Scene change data
■ ■ ■ ■

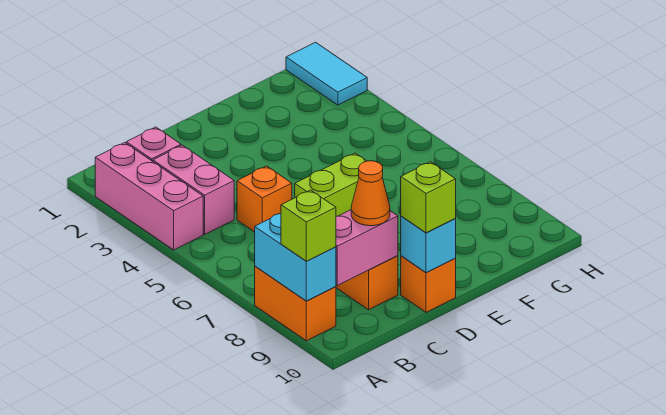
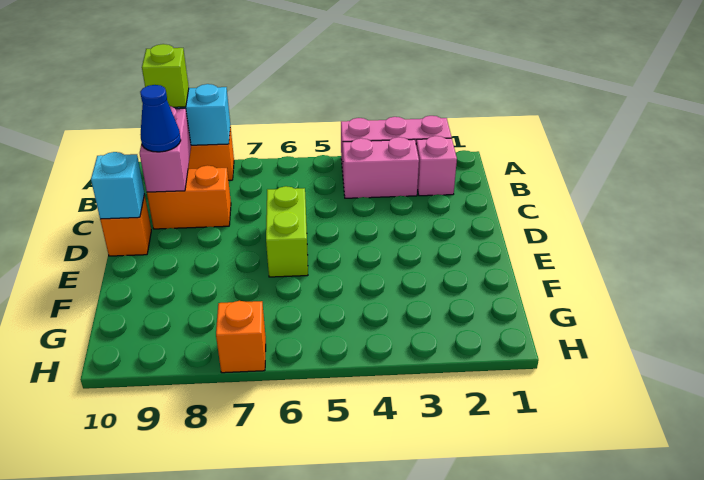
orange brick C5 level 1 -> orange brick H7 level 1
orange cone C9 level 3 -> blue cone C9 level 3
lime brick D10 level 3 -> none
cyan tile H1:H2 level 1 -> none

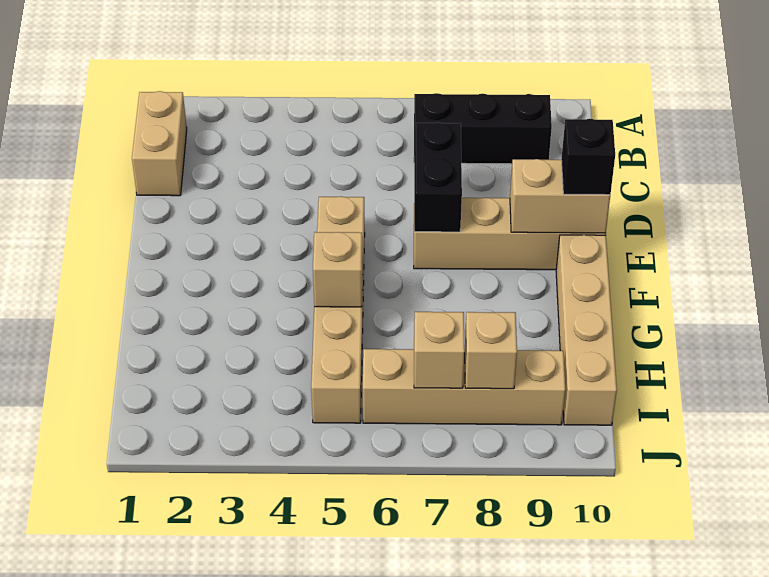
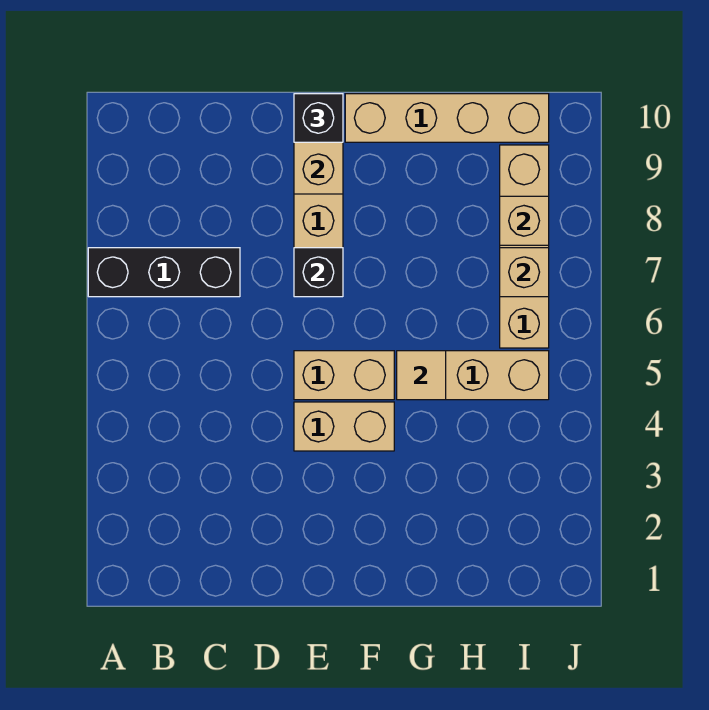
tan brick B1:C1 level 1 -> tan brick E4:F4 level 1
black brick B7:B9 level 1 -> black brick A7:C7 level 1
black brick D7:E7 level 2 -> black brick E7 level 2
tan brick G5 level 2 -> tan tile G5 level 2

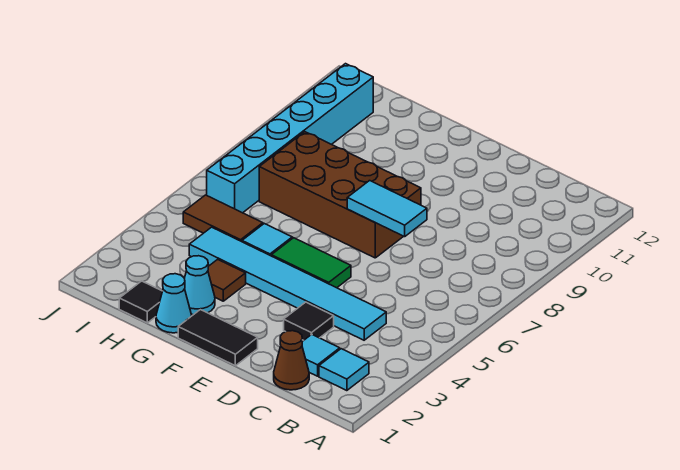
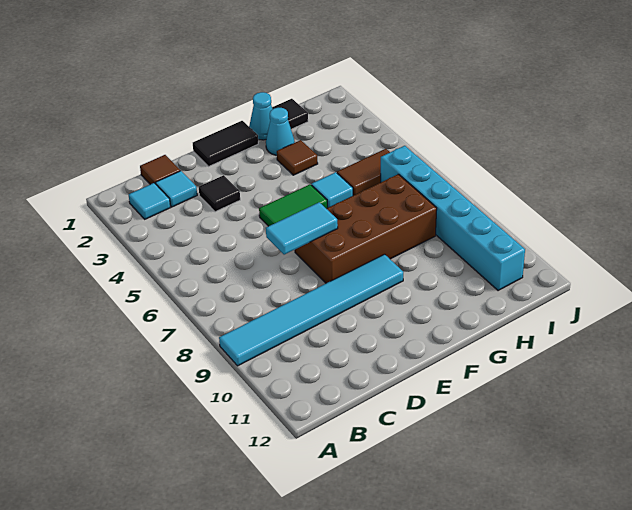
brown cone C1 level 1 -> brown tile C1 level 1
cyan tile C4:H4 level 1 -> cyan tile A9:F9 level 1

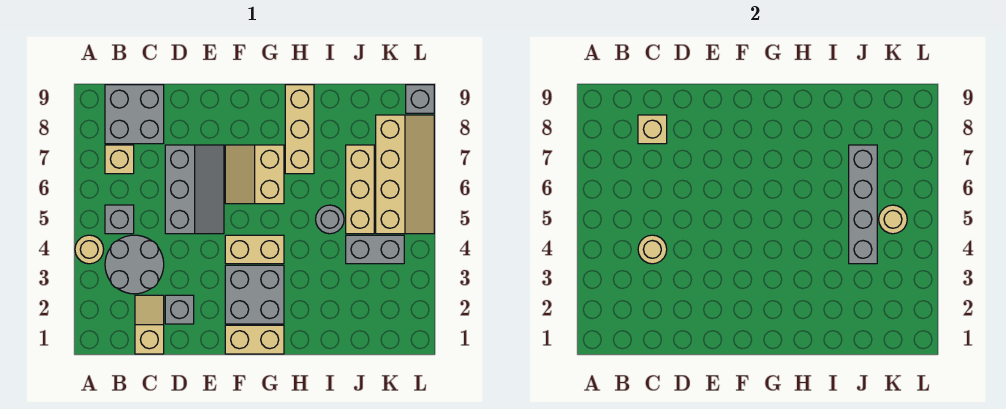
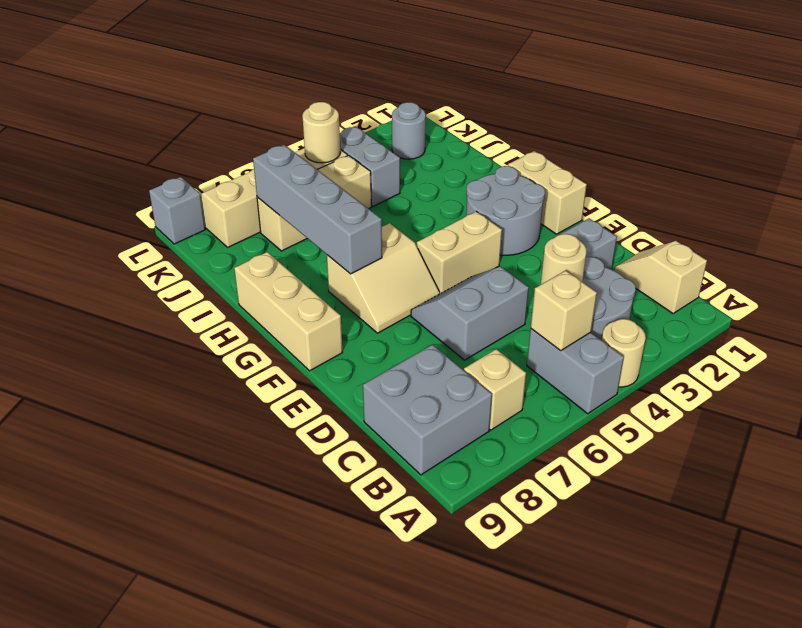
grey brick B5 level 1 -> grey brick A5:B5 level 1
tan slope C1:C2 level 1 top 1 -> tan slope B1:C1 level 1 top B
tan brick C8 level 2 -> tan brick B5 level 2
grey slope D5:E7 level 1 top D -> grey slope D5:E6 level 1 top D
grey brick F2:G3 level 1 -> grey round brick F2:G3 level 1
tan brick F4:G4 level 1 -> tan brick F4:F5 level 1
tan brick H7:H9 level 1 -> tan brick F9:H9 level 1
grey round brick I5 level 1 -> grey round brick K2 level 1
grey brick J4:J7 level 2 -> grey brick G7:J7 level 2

■ ■ ■ ■

• **What the task asks**:
Omit the pictures, then give all the lines above again exactly.

• **Written reply**:
orange brick C5 level 1 -> orange brick H7 level 1
orange cone C9 level 3 -> blue cone C9 level 3
lime brick D10 level 3 -> none
cyan tile H1:H2 level 1 -> none

tan brick B1:C1 level 1 -> tan brick E4:F4 level 1
black brick B7:B9 level 1 -> black brick A7:C7 level 1
black brick D7:E7 level 2 -> black brick E7 level 2
tan brick G5 level 2 -> tan tile G5 level 2

brown cone C1 level 1 -> brown tile C1 level 1
cyan tile C4:H4 level 1 -> cyan tile A9:F9 level 1

grey brick B5 level 1 -> grey brick A5:B5 level 1
tan slope C1:C2 level 1 top 1 -> tan slope B1:C1 level 1 top B
tan brick C8 level 2 -> tan brick B5 level 2
grey slope D5:E7 level 1 top D -> grey slope D5:E6 level 1 top D
grey brick F2:G3 level 1 -> grey round brick F2:G3 level 1
tan brick F4:G4 level 1 -> tan brick F4:F5 level 1
tan brick H7:H9 level 1 -> tan brick F9:H9 level 1
grey round brick I5 level 1 -> grey round brick K2 level 1
grey brick J4:J7 level 2 -> grey brick G7:J7 level 2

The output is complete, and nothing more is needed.